Instructions for the task -
From the line containing "none -> black 2x4 brick [107,124,171,252]" through the last line of the records below, each line is to be repeated exactly; pictures are to be omitted.

━━━ Records to process

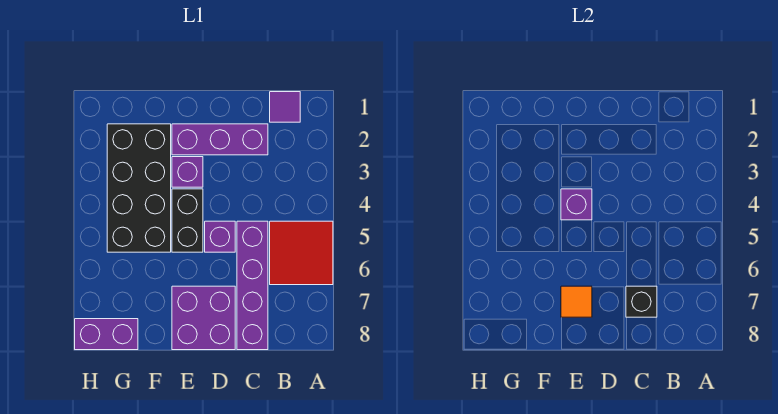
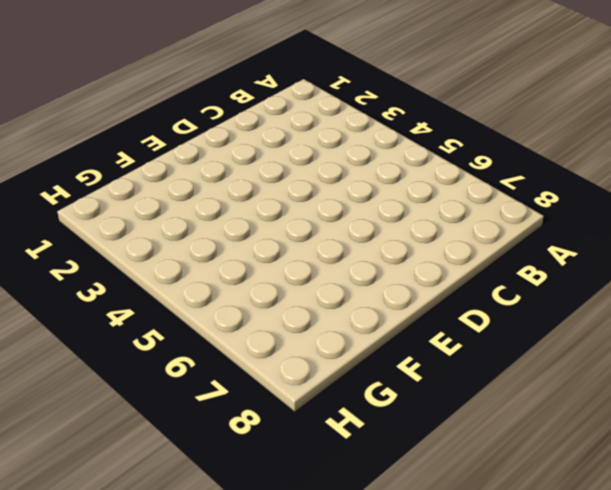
none -> red 2x2 tile [270,221,333,285]
none -> purple 1x1 tile [270,92,300,122]
none -> purple 1x3 brick [172,124,268,155]

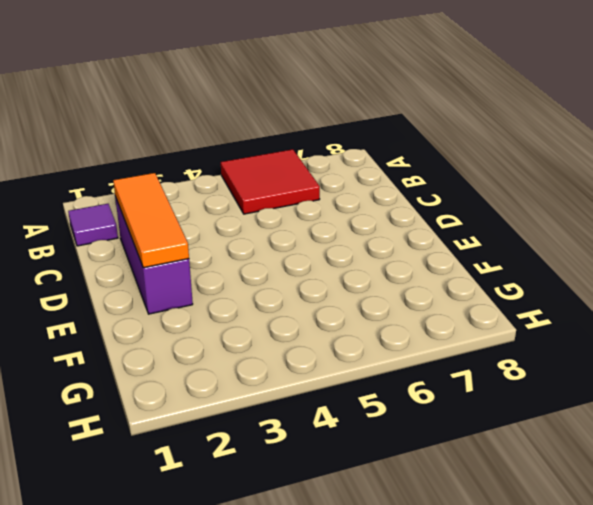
orange 1x3 tile [113,173,189,268] -> none
none -> purple 1x4 brick [237,221,268,350]
none -> purple 1x1 brick [205,221,235,252]
none -> purple 2x2 brick [172,286,235,350]

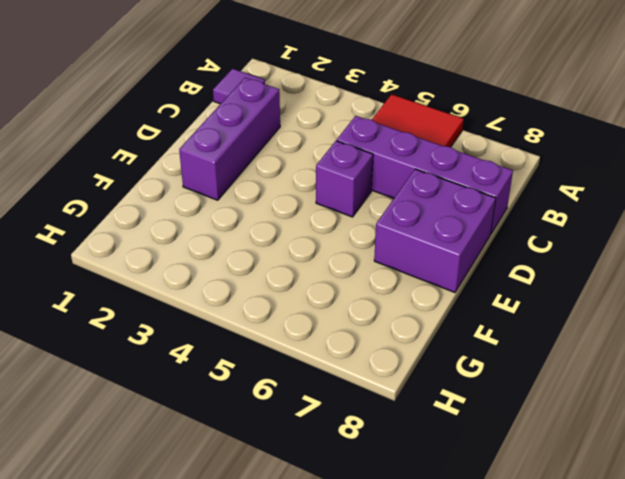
none -> purple 1x1 brick [172,157,203,187]
none -> black 1x2 brick [172,189,203,252]
none -> black 2x4 brick [107,124,171,252]

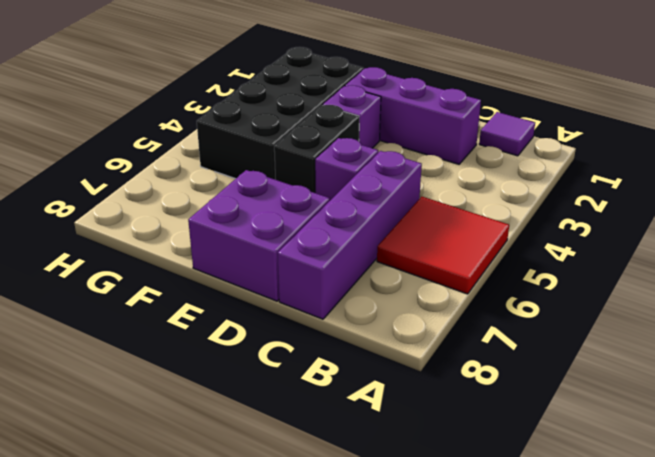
none -> purple 1x2 brick [75,319,138,350]
none -> black 1x1 brick [626,286,657,317]
none -> purple 1x1 brick [561,189,592,220]

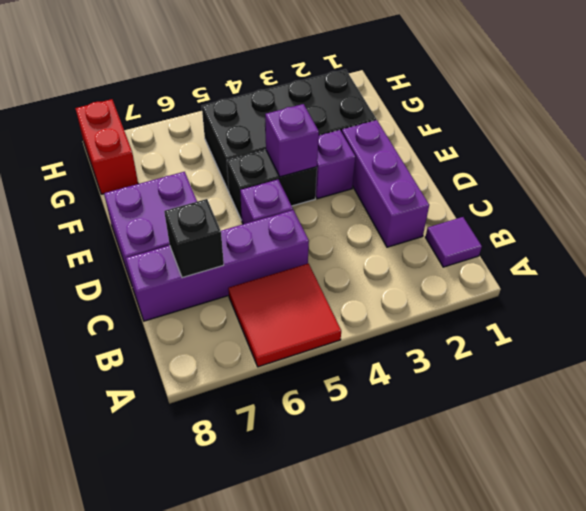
red 1x2 brick [75,99,138,194] -> purple 1x2 brick [75,319,138,350]
none -> orange 1x1 tile [561,286,592,317]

━━━━━━

Answer space -
none -> black 2x4 brick [107,124,171,252]

none -> purple 1x2 brick [75,319,138,350]
none -> black 1x1 brick [626,286,657,317]
none -> purple 1x1 brick [561,189,592,220]

red 1x2 brick [75,99,138,194] -> purple 1x2 brick [75,319,138,350]
none -> orange 1x1 tile [561,286,592,317]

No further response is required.